» WORK INSTRUCTIONS
Below are the records; give again exactly the line with "grey cylinder: [171,523,236,609]", the line with "grey house: [197,392,274,458]", and each line that lies between them, and nothing besides.

» INPUT DATA
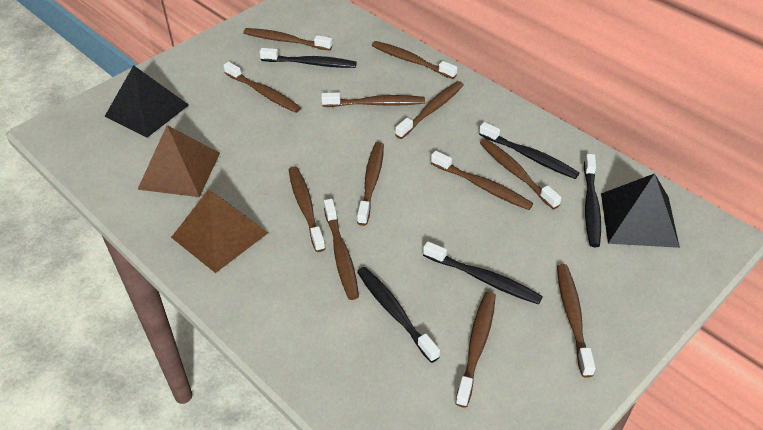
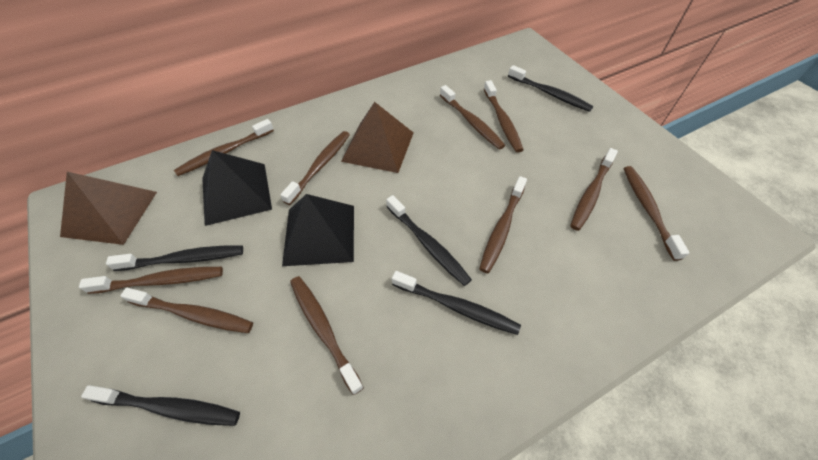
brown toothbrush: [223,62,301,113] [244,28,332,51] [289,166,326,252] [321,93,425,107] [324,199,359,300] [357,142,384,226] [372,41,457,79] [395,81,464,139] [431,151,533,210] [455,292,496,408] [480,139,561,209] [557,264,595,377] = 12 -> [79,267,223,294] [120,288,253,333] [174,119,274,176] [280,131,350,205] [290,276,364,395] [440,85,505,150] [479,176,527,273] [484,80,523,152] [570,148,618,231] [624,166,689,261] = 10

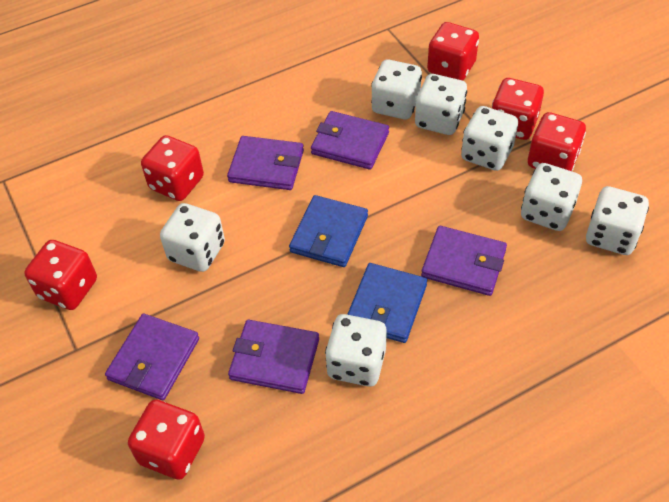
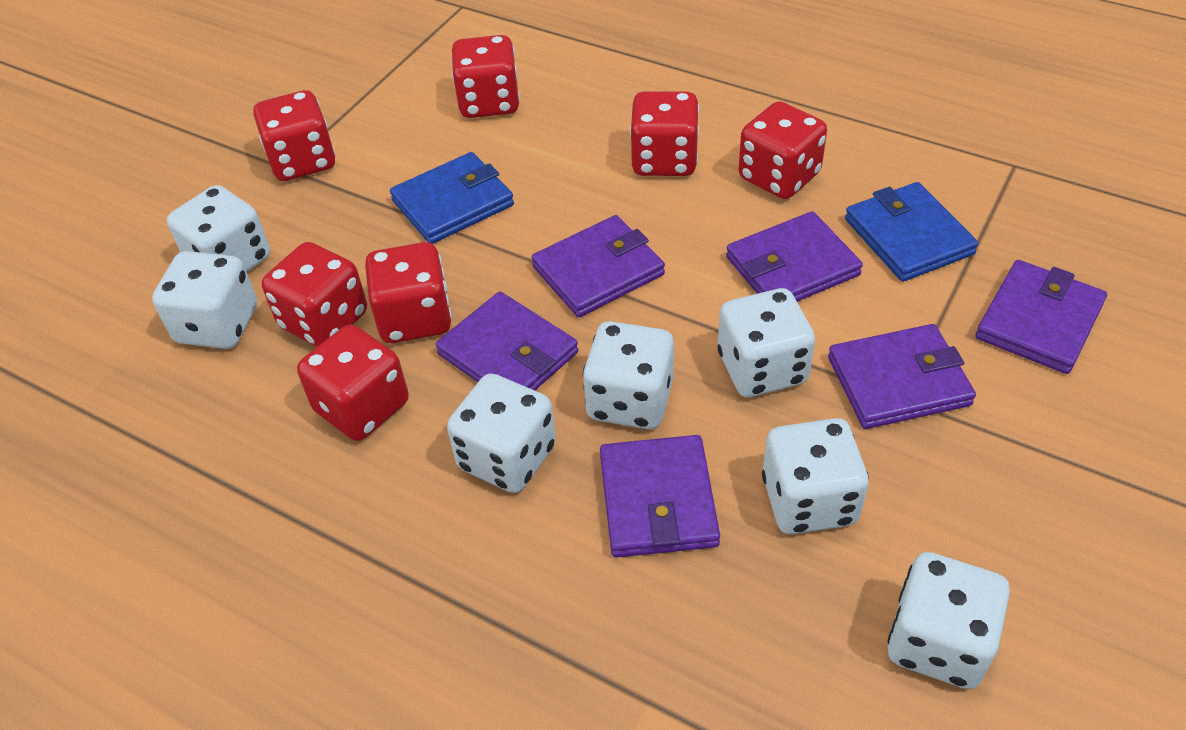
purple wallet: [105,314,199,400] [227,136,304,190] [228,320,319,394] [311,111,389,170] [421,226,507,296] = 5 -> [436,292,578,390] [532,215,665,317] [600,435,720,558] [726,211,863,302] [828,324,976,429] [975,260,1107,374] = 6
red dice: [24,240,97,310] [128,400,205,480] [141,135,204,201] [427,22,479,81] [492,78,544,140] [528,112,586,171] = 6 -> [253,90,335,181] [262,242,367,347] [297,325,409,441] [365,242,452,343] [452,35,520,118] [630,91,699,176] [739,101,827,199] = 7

---

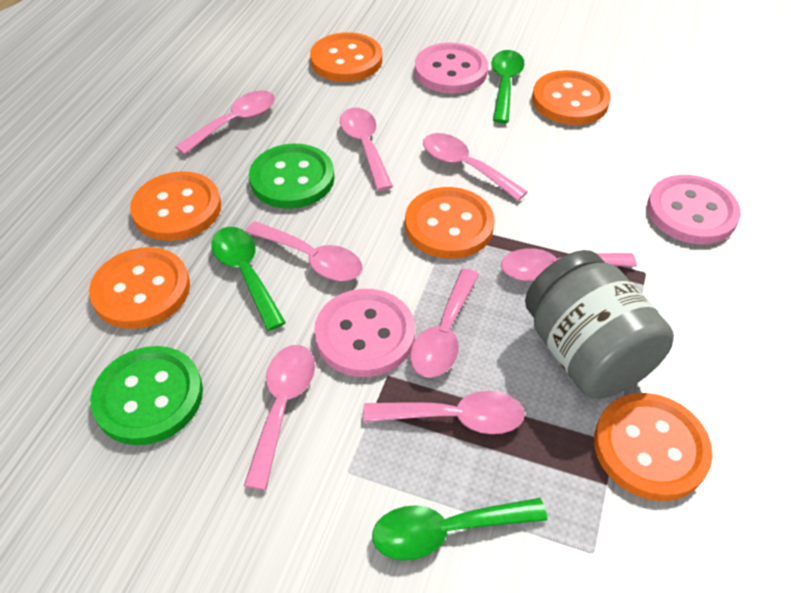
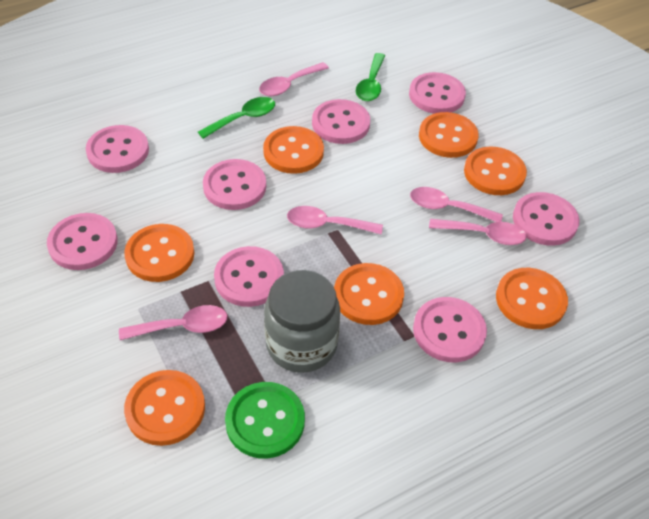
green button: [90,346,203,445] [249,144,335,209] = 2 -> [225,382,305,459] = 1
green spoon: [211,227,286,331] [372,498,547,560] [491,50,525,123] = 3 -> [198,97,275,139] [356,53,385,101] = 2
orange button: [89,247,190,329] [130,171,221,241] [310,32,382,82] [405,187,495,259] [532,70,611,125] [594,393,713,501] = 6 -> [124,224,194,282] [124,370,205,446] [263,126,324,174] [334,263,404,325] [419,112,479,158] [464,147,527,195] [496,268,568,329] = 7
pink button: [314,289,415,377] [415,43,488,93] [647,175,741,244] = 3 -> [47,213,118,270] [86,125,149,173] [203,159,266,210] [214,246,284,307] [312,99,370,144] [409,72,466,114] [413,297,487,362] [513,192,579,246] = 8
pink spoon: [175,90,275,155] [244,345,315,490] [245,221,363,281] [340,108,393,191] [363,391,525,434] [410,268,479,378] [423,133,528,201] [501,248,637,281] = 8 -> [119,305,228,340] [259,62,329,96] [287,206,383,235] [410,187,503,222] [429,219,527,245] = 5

==

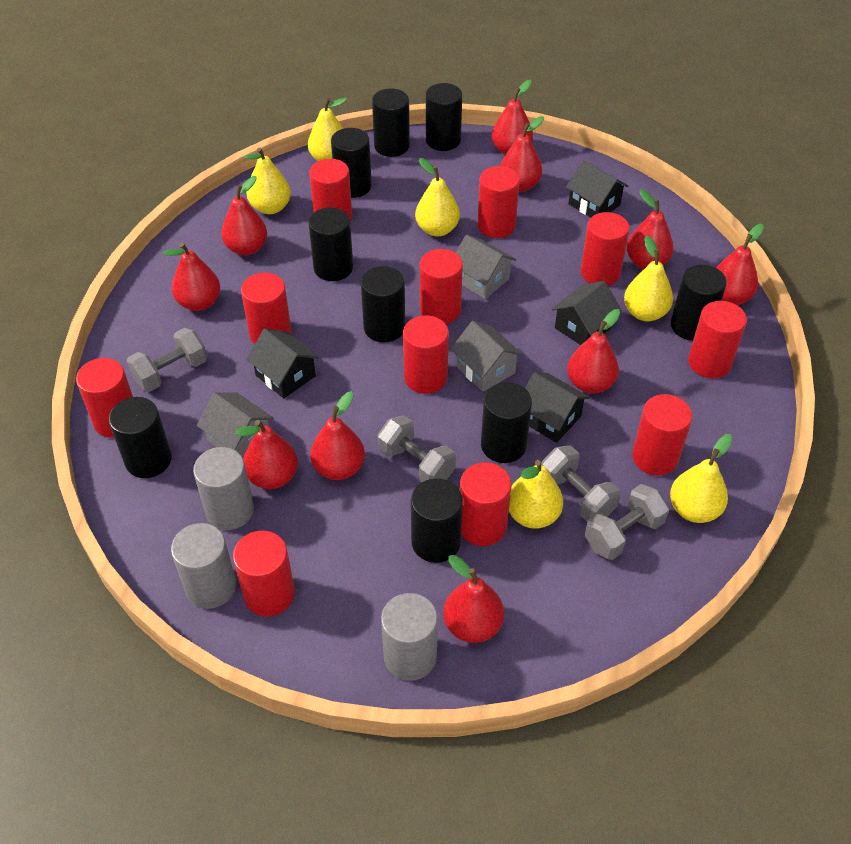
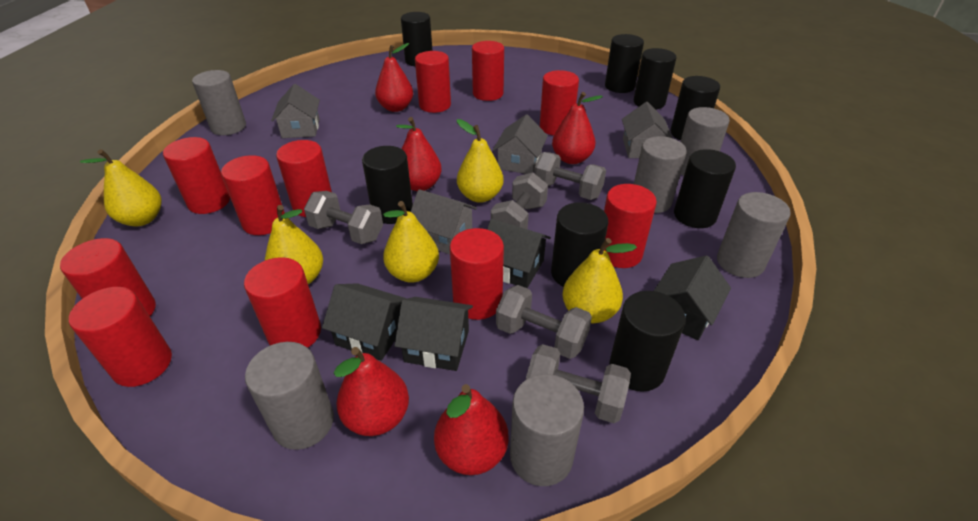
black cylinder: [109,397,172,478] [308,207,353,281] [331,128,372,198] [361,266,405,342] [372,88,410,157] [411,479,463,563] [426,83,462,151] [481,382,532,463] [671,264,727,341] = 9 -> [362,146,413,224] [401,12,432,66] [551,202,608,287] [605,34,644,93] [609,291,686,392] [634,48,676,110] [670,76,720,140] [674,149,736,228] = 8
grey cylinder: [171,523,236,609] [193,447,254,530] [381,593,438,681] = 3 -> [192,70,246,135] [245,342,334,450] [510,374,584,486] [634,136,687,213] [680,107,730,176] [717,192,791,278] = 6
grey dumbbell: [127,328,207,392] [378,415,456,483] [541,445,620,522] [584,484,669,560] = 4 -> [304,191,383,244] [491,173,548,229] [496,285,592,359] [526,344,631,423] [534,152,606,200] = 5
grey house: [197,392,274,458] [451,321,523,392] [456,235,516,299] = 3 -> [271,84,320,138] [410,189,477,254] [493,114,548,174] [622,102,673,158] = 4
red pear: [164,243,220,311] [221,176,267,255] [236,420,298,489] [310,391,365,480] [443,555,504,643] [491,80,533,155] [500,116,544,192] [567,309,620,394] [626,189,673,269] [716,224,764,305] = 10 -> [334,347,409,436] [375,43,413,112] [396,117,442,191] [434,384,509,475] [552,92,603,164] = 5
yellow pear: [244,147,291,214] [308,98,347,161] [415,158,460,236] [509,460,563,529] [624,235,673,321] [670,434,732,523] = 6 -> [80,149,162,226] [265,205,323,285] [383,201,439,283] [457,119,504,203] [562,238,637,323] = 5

» RESPONSE AREA
grey cylinder: [171,523,236,609] [193,447,254,530] [381,593,438,681] = 3 -> [192,70,246,135] [245,342,334,450] [510,374,584,486] [634,136,687,213] [680,107,730,176] [717,192,791,278] = 6
grey dumbbell: [127,328,207,392] [378,415,456,483] [541,445,620,522] [584,484,669,560] = 4 -> [304,191,383,244] [491,173,548,229] [496,285,592,359] [526,344,631,423] [534,152,606,200] = 5
grey house: [197,392,274,458] [451,321,523,392] [456,235,516,299] = 3 -> [271,84,320,138] [410,189,477,254] [493,114,548,174] [622,102,673,158] = 4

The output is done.